Listed records:
##########
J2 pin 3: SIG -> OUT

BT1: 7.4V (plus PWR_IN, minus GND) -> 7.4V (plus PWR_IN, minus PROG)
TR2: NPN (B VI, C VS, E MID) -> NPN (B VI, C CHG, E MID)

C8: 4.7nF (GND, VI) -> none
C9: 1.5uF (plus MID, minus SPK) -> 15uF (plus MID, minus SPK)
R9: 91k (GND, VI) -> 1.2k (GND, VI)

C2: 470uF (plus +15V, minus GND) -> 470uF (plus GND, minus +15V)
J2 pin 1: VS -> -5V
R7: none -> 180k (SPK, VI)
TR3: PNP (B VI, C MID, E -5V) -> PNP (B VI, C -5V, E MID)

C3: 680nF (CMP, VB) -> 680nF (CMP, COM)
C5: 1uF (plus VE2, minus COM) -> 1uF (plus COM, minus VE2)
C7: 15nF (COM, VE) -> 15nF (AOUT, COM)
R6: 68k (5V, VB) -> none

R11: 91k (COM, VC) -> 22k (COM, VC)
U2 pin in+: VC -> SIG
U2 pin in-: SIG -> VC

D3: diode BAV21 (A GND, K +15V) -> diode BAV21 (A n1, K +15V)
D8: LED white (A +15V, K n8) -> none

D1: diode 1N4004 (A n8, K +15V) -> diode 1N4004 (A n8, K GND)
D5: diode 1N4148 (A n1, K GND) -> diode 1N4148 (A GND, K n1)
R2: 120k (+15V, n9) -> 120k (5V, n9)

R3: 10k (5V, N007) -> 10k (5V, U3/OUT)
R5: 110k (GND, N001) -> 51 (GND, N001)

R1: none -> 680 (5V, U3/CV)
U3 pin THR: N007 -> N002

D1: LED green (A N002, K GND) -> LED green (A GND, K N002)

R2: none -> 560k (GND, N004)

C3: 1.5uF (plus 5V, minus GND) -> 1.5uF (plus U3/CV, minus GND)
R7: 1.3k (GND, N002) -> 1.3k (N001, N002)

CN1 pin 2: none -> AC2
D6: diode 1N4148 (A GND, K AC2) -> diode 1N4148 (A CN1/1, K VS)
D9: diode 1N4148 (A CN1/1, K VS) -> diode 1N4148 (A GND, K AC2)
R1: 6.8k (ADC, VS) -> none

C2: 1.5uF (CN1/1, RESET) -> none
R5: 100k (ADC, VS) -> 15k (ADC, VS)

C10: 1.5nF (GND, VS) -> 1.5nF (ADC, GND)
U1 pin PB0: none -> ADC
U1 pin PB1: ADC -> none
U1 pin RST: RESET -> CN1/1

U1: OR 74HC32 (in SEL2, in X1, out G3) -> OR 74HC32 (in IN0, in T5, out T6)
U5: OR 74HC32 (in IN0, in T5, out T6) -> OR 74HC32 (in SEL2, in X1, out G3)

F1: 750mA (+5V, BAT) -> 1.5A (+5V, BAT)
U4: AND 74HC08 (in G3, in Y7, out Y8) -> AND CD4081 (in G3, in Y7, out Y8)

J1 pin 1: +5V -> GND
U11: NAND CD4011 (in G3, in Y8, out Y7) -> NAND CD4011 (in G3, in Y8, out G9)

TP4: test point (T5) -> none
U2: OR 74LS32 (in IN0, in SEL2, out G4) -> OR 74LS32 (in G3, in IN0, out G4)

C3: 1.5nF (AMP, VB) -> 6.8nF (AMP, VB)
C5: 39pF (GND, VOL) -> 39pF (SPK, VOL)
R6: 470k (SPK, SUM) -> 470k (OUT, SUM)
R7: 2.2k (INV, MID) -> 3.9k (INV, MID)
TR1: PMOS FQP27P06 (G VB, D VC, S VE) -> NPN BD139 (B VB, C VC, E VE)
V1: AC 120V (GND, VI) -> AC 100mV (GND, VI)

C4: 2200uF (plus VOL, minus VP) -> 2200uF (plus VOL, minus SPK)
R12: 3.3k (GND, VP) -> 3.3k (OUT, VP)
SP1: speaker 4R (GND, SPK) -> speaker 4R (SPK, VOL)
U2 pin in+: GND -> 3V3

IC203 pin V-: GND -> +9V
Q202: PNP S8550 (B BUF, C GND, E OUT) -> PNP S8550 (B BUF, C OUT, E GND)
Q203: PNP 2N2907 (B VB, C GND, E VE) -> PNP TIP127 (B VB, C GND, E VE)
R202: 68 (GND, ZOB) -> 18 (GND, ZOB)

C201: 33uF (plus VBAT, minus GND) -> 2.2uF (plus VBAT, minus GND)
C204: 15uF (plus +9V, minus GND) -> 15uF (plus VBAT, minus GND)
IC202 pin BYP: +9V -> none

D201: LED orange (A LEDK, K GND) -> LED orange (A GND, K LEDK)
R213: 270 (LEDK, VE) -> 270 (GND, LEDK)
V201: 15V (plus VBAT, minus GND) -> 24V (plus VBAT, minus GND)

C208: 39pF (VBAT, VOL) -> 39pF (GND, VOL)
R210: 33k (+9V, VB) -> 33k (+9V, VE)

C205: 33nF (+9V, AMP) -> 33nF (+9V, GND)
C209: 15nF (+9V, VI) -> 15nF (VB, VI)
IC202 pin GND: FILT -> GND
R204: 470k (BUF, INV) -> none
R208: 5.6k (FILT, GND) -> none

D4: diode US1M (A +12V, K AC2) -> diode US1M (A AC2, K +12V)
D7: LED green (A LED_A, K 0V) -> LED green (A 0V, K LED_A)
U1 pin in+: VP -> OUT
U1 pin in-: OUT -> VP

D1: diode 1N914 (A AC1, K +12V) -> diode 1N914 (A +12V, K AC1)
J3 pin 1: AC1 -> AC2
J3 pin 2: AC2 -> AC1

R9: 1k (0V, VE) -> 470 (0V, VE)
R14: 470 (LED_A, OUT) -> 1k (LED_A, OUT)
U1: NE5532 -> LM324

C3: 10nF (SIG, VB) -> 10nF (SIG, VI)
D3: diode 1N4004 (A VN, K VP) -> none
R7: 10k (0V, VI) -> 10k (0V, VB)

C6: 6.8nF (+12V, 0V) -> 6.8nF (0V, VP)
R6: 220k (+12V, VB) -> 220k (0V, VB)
##########
Your instructions: Reproduce the entries above exactly.

Output:
J2 pin 3: SIG -> OUT

BT1: 7.4V (plus PWR_IN, minus GND) -> 7.4V (plus PWR_IN, minus PROG)
TR2: NPN (B VI, C VS, E MID) -> NPN (B VI, C CHG, E MID)

C8: 4.7nF (GND, VI) -> none
C9: 1.5uF (plus MID, minus SPK) -> 15uF (plus MID, minus SPK)
R9: 91k (GND, VI) -> 1.2k (GND, VI)

C2: 470uF (plus +15V, minus GND) -> 470uF (plus GND, minus +15V)
J2 pin 1: VS -> -5V
R7: none -> 180k (SPK, VI)
TR3: PNP (B VI, C MID, E -5V) -> PNP (B VI, C -5V, E MID)

C3: 680nF (CMP, VB) -> 680nF (CMP, COM)
C5: 1uF (plus VE2, minus COM) -> 1uF (plus COM, minus VE2)
C7: 15nF (COM, VE) -> 15nF (AOUT, COM)
R6: 68k (5V, VB) -> none

R11: 91k (COM, VC) -> 22k (COM, VC)
U2 pin in+: VC -> SIG
U2 pin in-: SIG -> VC

D3: diode BAV21 (A GND, K +15V) -> diode BAV21 (A n1, K +15V)
D8: LED white (A +15V, K n8) -> none

D1: diode 1N4004 (A n8, K +15V) -> diode 1N4004 (A n8, K GND)
D5: diode 1N4148 (A n1, K GND) -> diode 1N4148 (A GND, K n1)
R2: 120k (+15V, n9) -> 120k (5V, n9)

R3: 10k (5V, N007) -> 10k (5V, U3/OUT)
R5: 110k (GND, N001) -> 51 (GND, N001)

R1: none -> 680 (5V, U3/CV)
U3 pin THR: N007 -> N002

D1: LED green (A N002, K GND) -> LED green (A GND, K N002)

R2: none -> 560k (GND, N004)

C3: 1.5uF (plus 5V, minus GND) -> 1.5uF (plus U3/CV, minus GND)
R7: 1.3k (GND, N002) -> 1.3k (N001, N002)

CN1 pin 2: none -> AC2
D6: diode 1N4148 (A GND, K AC2) -> diode 1N4148 (A CN1/1, K VS)
D9: diode 1N4148 (A CN1/1, K VS) -> diode 1N4148 (A GND, K AC2)
R1: 6.8k (ADC, VS) -> none

C2: 1.5uF (CN1/1, RESET) -> none
R5: 100k (ADC, VS) -> 15k (ADC, VS)

C10: 1.5nF (GND, VS) -> 1.5nF (ADC, GND)
U1 pin PB0: none -> ADC
U1 pin PB1: ADC -> none
U1 pin RST: RESET -> CN1/1

U1: OR 74HC32 (in SEL2, in X1, out G3) -> OR 74HC32 (in IN0, in T5, out T6)
U5: OR 74HC32 (in IN0, in T5, out T6) -> OR 74HC32 (in SEL2, in X1, out G3)

F1: 750mA (+5V, BAT) -> 1.5A (+5V, BAT)
U4: AND 74HC08 (in G3, in Y7, out Y8) -> AND CD4081 (in G3, in Y7, out Y8)

J1 pin 1: +5V -> GND
U11: NAND CD4011 (in G3, in Y8, out Y7) -> NAND CD4011 (in G3, in Y8, out G9)

TP4: test point (T5) -> none
U2: OR 74LS32 (in IN0, in SEL2, out G4) -> OR 74LS32 (in G3, in IN0, out G4)

C3: 1.5nF (AMP, VB) -> 6.8nF (AMP, VB)
C5: 39pF (GND, VOL) -> 39pF (SPK, VOL)
R6: 470k (SPK, SUM) -> 470k (OUT, SUM)
R7: 2.2k (INV, MID) -> 3.9k (INV, MID)
TR1: PMOS FQP27P06 (G VB, D VC, S VE) -> NPN BD139 (B VB, C VC, E VE)
V1: AC 120V (GND, VI) -> AC 100mV (GND, VI)

C4: 2200uF (plus VOL, minus VP) -> 2200uF (plus VOL, minus SPK)
R12: 3.3k (GND, VP) -> 3.3k (OUT, VP)
SP1: speaker 4R (GND, SPK) -> speaker 4R (SPK, VOL)
U2 pin in+: GND -> 3V3

IC203 pin V-: GND -> +9V
Q202: PNP S8550 (B BUF, C GND, E OUT) -> PNP S8550 (B BUF, C OUT, E GND)
Q203: PNP 2N2907 (B VB, C GND, E VE) -> PNP TIP127 (B VB, C GND, E VE)
R202: 68 (GND, ZOB) -> 18 (GND, ZOB)

C201: 33uF (plus VBAT, minus GND) -> 2.2uF (plus VBAT, minus GND)
C204: 15uF (plus +9V, minus GND) -> 15uF (plus VBAT, minus GND)
IC202 pin BYP: +9V -> none

D201: LED orange (A LEDK, K GND) -> LED orange (A GND, K LEDK)
R213: 270 (LEDK, VE) -> 270 (GND, LEDK)
V201: 15V (plus VBAT, minus GND) -> 24V (plus VBAT, minus GND)

C208: 39pF (VBAT, VOL) -> 39pF (GND, VOL)
R210: 33k (+9V, VB) -> 33k (+9V, VE)

C205: 33nF (+9V, AMP) -> 33nF (+9V, GND)
C209: 15nF (+9V, VI) -> 15nF (VB, VI)
IC202 pin GND: FILT -> GND
R204: 470k (BUF, INV) -> none
R208: 5.6k (FILT, GND) -> none

D4: diode US1M (A +12V, K AC2) -> diode US1M (A AC2, K +12V)
D7: LED green (A LED_A, K 0V) -> LED green (A 0V, K LED_A)
U1 pin in+: VP -> OUT
U1 pin in-: OUT -> VP

D1: diode 1N914 (A AC1, K +12V) -> diode 1N914 (A +12V, K AC1)
J3 pin 1: AC1 -> AC2
J3 pin 2: AC2 -> AC1

R9: 1k (0V, VE) -> 470 (0V, VE)
R14: 470 (LED_A, OUT) -> 1k (LED_A, OUT)
U1: NE5532 -> LM324

C3: 10nF (SIG, VB) -> 10nF (SIG, VI)
D3: diode 1N4004 (A VN, K VP) -> none
R7: 10k (0V, VI) -> 10k (0V, VB)

C6: 6.8nF (+12V, 0V) -> 6.8nF (0V, VP)
R6: 220k (+12V, VB) -> 220k (0V, VB)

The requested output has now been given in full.